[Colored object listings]
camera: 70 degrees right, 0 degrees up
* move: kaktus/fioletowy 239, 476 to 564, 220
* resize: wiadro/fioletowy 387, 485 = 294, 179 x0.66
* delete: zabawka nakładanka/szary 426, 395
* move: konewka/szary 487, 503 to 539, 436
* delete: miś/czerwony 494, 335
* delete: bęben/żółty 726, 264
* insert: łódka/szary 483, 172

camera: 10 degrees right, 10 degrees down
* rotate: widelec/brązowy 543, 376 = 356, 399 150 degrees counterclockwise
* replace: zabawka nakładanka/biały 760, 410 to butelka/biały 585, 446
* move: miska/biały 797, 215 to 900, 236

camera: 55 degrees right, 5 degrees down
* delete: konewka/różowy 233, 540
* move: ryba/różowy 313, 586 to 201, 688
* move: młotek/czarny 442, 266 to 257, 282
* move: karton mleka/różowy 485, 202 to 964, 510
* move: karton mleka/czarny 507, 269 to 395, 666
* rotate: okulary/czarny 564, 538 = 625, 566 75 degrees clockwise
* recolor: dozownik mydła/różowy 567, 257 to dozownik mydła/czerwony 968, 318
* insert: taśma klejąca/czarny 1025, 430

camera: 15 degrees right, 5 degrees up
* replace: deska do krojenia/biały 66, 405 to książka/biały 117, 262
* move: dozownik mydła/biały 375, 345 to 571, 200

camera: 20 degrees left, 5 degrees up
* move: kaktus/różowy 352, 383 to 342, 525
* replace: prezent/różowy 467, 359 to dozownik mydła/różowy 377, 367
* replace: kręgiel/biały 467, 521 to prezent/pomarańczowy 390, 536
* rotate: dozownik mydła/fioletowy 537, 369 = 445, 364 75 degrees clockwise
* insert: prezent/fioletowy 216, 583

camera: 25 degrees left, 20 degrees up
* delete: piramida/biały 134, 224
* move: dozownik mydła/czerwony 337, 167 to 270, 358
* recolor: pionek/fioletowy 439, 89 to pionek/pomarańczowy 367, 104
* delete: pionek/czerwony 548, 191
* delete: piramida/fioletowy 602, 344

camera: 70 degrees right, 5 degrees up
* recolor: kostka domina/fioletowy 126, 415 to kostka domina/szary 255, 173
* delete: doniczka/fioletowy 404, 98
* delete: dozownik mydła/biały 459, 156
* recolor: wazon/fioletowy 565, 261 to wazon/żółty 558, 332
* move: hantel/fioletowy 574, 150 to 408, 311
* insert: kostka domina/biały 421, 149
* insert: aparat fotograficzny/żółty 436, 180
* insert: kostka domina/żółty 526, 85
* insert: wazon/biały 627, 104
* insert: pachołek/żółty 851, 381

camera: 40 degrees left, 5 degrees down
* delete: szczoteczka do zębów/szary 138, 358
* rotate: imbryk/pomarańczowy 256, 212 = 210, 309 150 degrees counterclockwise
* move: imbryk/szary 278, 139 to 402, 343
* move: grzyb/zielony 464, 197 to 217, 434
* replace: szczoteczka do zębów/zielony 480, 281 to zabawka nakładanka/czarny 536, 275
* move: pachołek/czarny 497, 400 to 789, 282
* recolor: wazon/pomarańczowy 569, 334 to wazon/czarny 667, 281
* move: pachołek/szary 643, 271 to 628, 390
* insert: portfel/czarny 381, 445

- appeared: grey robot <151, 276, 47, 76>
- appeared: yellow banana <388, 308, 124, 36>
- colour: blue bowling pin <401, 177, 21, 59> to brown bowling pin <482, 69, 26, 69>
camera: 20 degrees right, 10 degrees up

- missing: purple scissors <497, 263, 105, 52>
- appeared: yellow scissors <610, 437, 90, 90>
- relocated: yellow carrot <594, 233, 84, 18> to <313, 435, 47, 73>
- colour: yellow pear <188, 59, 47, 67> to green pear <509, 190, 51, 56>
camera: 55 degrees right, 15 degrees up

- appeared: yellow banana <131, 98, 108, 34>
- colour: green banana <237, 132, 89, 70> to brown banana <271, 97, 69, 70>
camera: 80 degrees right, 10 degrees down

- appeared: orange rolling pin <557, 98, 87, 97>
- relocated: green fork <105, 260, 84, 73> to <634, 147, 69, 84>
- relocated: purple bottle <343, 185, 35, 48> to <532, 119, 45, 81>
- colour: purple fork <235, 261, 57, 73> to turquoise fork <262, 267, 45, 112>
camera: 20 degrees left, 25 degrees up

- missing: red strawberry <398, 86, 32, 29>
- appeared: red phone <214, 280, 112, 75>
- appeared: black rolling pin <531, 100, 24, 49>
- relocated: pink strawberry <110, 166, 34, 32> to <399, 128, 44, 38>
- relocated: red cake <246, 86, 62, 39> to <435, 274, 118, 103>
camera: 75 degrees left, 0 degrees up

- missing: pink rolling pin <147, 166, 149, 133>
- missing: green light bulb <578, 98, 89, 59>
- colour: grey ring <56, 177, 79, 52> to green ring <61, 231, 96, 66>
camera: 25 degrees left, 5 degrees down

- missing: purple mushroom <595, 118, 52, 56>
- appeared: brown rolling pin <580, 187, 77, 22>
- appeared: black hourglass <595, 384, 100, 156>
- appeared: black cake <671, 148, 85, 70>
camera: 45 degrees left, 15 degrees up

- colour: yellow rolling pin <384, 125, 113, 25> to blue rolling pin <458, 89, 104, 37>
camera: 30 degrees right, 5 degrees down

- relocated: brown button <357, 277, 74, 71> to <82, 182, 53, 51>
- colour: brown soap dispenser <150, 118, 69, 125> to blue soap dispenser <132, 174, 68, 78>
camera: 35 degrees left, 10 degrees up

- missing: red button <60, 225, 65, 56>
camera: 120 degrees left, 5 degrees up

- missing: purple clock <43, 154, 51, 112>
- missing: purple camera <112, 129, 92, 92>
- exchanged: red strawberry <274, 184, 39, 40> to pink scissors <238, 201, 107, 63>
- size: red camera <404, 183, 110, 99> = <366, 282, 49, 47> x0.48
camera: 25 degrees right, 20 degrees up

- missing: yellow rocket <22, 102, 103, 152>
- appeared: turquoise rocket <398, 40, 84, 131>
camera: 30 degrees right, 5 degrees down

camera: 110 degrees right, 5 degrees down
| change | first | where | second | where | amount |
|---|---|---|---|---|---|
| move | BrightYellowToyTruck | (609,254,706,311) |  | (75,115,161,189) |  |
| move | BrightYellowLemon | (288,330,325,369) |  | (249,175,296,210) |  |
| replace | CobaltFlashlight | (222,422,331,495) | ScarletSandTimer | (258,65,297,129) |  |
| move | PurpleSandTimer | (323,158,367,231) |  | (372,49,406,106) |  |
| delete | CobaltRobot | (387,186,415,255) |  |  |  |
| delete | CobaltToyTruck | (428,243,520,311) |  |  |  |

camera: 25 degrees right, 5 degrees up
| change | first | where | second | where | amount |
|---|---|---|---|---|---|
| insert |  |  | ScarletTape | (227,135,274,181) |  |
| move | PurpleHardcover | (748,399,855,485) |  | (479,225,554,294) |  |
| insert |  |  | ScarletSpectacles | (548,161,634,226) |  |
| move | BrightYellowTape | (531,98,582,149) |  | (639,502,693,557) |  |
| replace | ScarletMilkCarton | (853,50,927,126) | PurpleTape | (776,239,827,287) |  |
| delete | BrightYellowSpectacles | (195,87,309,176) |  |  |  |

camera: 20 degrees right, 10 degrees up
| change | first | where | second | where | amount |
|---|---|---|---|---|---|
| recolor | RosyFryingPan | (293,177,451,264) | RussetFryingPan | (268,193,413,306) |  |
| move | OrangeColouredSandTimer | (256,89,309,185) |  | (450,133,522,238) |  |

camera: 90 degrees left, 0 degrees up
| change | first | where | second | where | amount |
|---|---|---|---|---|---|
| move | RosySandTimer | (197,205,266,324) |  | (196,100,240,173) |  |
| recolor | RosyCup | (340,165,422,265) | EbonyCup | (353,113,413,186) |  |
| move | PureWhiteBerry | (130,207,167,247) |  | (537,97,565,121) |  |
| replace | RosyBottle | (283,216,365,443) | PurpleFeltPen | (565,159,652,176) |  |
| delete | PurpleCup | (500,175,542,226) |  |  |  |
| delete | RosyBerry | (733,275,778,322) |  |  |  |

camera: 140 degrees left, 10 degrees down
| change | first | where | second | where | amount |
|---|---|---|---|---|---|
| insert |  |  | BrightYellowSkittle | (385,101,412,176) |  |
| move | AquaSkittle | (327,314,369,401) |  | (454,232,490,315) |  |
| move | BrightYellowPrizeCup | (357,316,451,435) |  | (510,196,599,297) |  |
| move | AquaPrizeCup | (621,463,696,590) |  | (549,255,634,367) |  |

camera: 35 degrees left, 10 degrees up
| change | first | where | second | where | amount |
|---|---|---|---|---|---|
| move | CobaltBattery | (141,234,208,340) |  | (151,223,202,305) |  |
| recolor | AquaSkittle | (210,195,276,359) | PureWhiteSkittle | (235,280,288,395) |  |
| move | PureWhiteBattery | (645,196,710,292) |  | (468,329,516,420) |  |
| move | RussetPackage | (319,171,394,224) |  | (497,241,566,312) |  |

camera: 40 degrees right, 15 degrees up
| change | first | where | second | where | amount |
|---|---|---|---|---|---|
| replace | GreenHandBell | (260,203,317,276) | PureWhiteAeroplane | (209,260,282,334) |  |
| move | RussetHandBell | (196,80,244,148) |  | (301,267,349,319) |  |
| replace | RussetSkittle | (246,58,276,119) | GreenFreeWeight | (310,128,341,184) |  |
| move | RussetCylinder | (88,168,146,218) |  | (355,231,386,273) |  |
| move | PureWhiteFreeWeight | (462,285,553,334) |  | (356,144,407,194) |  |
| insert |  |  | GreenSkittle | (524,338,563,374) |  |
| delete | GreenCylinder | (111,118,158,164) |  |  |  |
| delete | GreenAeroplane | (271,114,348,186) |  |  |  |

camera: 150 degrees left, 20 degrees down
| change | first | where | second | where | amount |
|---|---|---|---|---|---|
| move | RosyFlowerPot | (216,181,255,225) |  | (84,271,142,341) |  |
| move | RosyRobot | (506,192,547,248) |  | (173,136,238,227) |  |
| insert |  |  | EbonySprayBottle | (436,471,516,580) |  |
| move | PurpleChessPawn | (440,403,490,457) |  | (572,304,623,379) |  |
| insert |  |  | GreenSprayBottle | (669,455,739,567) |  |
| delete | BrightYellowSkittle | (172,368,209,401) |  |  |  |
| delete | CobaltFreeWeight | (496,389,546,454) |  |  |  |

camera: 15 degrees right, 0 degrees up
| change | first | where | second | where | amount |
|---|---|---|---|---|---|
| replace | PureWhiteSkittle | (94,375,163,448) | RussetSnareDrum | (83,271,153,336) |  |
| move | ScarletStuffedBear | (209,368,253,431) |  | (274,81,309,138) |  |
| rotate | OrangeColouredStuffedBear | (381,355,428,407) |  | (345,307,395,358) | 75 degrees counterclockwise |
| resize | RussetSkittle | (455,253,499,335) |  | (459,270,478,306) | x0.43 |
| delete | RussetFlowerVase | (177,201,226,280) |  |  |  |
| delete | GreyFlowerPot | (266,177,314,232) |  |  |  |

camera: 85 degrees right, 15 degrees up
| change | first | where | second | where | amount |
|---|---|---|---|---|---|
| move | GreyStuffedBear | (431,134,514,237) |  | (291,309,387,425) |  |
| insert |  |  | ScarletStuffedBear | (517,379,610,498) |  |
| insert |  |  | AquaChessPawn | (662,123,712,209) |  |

ASSIGNED TASK >> Of the lines above, extract only those from the line with "miś/czerwony 494, 335" to the line with "bęben/żółty 726, 264", both included, exactly as written.

SOLUTION >>
* delete: miś/czerwony 494, 335
* delete: bęben/żółty 726, 264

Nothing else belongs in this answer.